(Work task) Should the word "doughnut" occur in a line of the records, copy that line.

(Object correspondence data)
━━━━

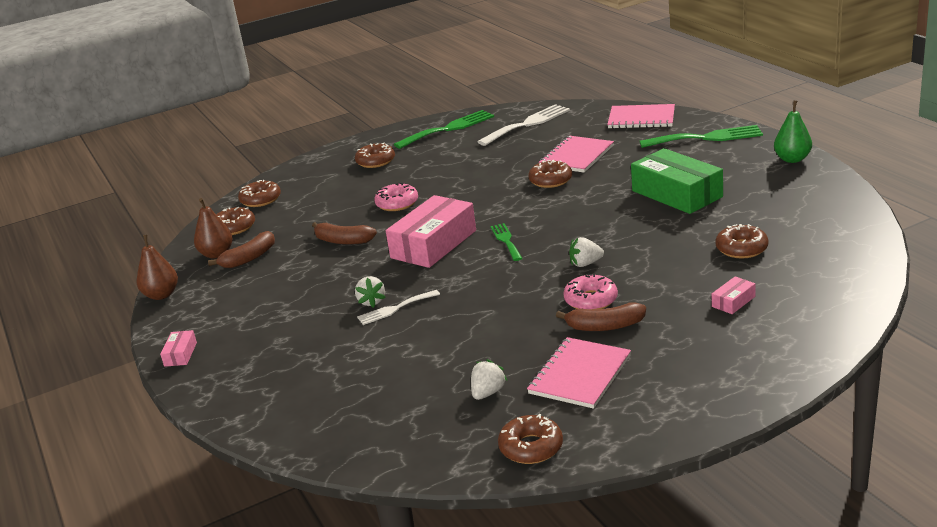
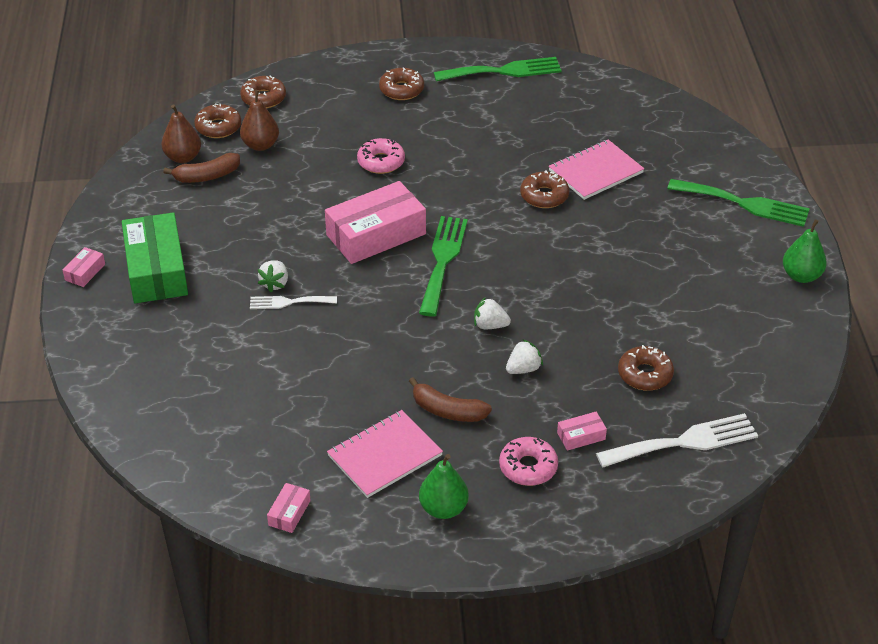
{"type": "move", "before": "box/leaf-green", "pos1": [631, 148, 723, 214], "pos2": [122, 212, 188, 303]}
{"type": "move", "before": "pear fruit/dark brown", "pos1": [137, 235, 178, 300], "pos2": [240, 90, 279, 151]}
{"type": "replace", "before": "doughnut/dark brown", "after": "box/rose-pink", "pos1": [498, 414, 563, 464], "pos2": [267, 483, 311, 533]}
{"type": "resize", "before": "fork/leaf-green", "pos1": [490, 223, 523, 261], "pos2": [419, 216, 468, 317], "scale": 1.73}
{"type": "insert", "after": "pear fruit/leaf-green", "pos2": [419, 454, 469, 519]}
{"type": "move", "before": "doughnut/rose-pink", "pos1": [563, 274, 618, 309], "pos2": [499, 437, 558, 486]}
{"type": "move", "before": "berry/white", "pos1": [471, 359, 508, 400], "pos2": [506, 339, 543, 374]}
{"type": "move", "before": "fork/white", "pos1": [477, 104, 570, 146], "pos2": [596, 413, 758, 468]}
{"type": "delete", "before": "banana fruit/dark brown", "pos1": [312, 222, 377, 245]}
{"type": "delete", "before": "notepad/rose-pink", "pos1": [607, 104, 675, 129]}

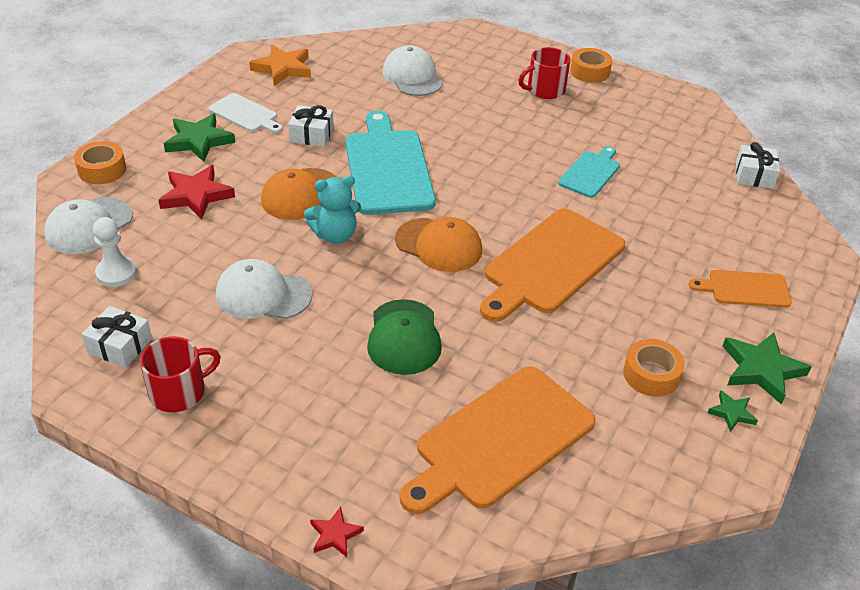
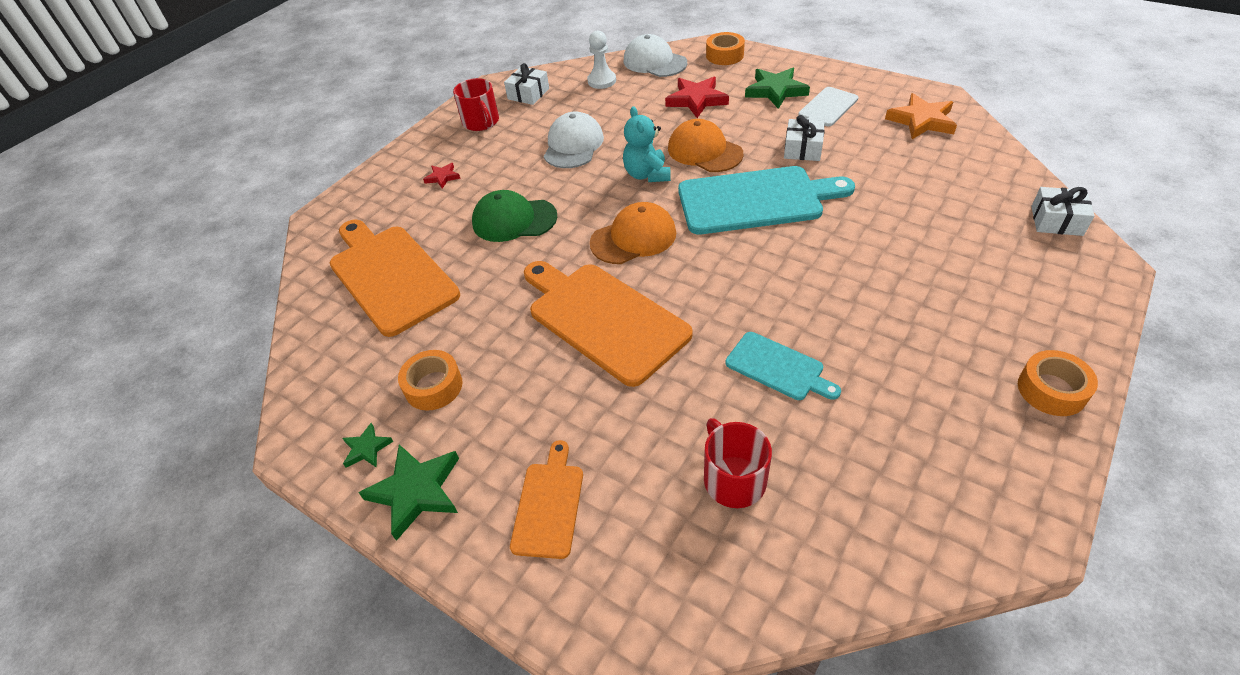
{"type": "move", "before": "star shape/crimson", "pos1": [310, 507, 364, 557], "pos2": [423, 163, 460, 189]}
{"type": "rotate", "before": "cap/orange-coloured", "pos1": [395, 217, 482, 272], "pos2": [590, 202, 676, 264], "turn": -150}
{"type": "move", "before": "coffee mug/crimson", "pos1": [518, 47, 570, 99], "pos2": [704, 418, 772, 508]}
{"type": "move", "before": "present/white", "pos1": [736, 142, 780, 189], "pos2": [1031, 187, 1095, 236]}
{"type": "delete", "before": "cap/white", "pos1": [383, 45, 443, 96]}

━━━━

(Your response)
{"type": "replace", "before": "doughnut/dark brown", "after": "box/rose-pink", "pos1": [498, 414, 563, 464], "pos2": [267, 483, 311, 533]}
{"type": "move", "before": "doughnut/rose-pink", "pos1": [563, 274, 618, 309], "pos2": [499, 437, 558, 486]}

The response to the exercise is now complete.